▶ _WORK TO BE COMPLETED_: Go through the entries below and pick out every line with "degrees".

▶ _DATA FOR PROCESSING_:
===

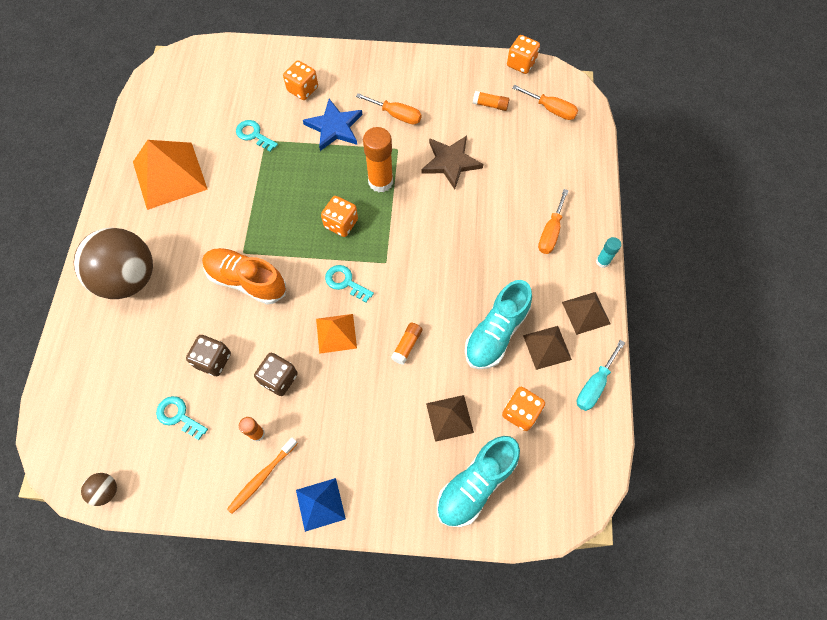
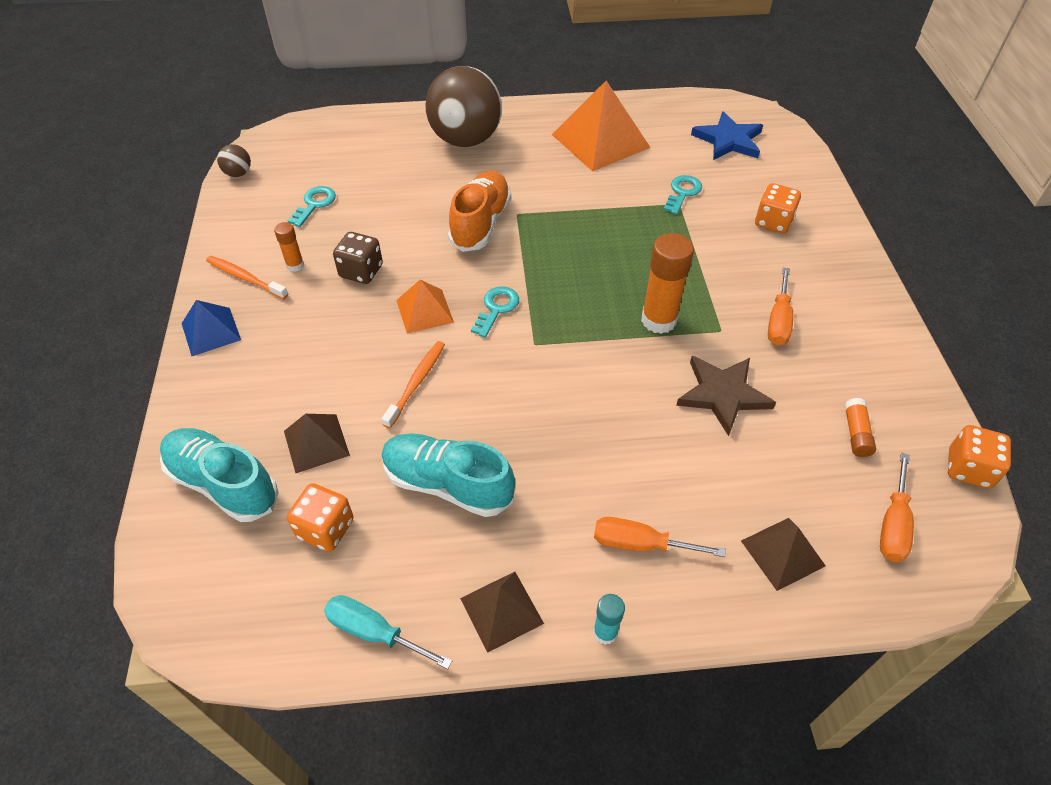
camera: 80 degrees right, 15 degrees down
brown dice [186,335,231,376] -> none
blue star [303,99,363,151] -> blue star moved to [691,111,763,160]
orange dice [321,196,358,237] -> none
orange glue stick [391,323,422,365] -> orange toothbrush [382,341,445,428]
brown pyramid [523,326,572,370] -> brown pyramid moved to [741,518,826,591]

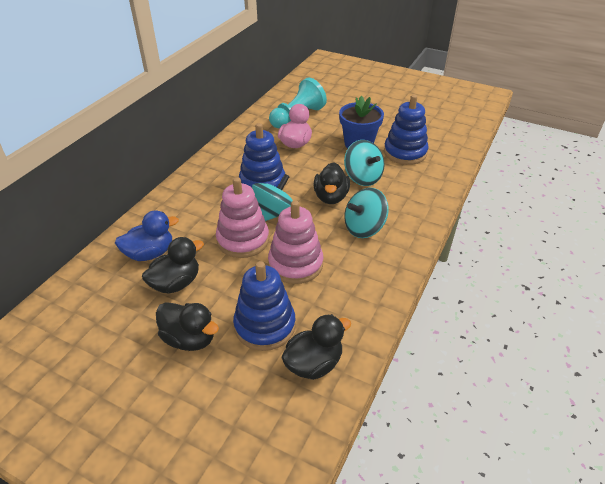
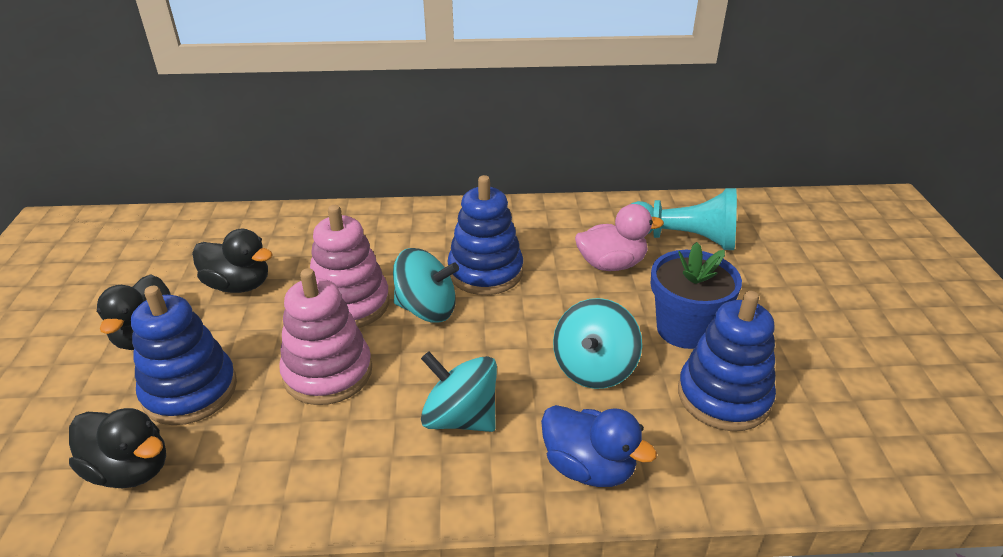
camera: 60 degrees right, 5 degrees down
blue duck [115,210,179,261] -> blue duck moved to [541,405,657,487]
black duck [314,162,350,204] -> none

===

▶ _RESULT OF THIS TASK_:
camera: 80 degrees right, 15 degrees down
camera: 60 degrees right, 5 degrees down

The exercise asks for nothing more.